### LISTED RECORDS

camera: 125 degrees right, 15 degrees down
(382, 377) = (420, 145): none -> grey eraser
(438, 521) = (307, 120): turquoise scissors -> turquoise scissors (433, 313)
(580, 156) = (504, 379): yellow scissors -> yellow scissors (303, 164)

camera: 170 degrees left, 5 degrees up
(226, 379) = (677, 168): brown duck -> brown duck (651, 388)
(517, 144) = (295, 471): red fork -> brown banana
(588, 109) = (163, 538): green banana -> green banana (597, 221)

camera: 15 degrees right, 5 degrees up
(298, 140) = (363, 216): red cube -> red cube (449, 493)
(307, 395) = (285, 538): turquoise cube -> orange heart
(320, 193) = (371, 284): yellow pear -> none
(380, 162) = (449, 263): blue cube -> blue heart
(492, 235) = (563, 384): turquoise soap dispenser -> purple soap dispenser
...
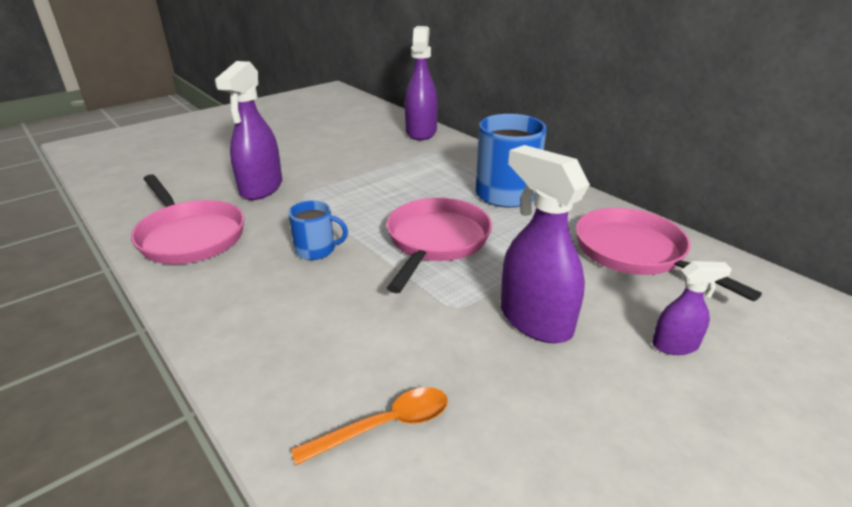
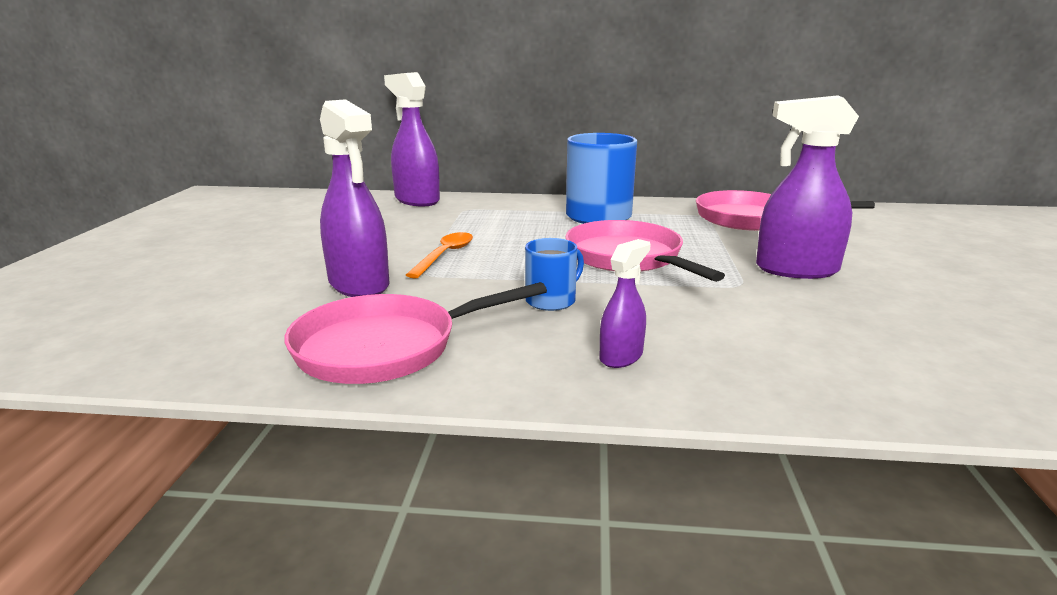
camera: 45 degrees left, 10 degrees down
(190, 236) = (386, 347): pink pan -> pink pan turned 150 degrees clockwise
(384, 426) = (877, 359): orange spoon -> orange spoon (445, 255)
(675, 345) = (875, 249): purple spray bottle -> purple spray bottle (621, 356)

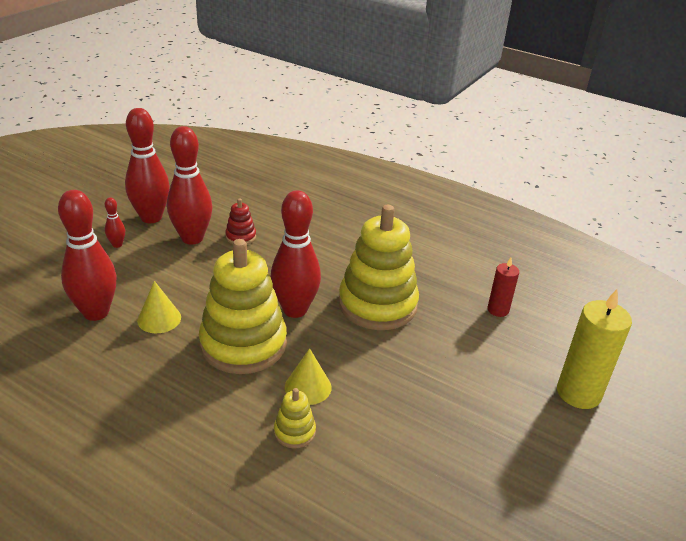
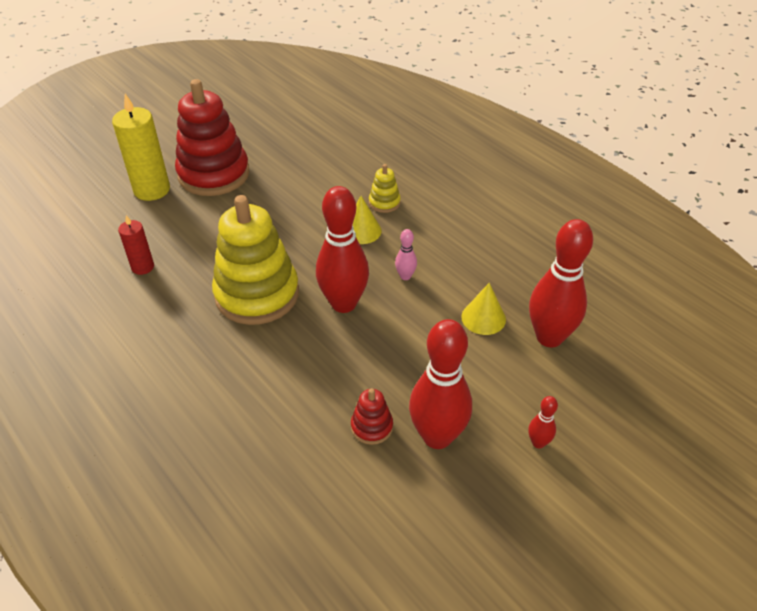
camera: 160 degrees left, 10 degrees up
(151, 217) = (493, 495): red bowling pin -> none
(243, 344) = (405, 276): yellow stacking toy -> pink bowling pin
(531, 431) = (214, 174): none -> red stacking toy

### REQUIREMENT
Above this task is a listing. Restate, word for word and with nothing added, the lines from the one with "camera: 125 degrees right, 15 degrees down" through the one with "(492, 235) = (563, 384): turquoise".

### RESPONSE
camera: 125 degrees right, 15 degrees down
(382, 377) = (420, 145): none -> grey eraser
(438, 521) = (307, 120): turquoise scissors -> turquoise scissors (433, 313)
(580, 156) = (504, 379): yellow scissors -> yellow scissors (303, 164)

camera: 170 degrees left, 5 degrees up
(226, 379) = (677, 168): brown duck -> brown duck (651, 388)
(517, 144) = (295, 471): red fork -> brown banana
(588, 109) = (163, 538): green banana -> green banana (597, 221)

camera: 15 degrees right, 5 degrees up
(298, 140) = (363, 216): red cube -> red cube (449, 493)
(307, 395) = (285, 538): turquoise cube -> orange heart
(320, 193) = (371, 284): yellow pear -> none
(380, 162) = (449, 263): blue cube -> blue heart
(492, 235) = (563, 384): turquoise soap dispenser -> purple soap dispenser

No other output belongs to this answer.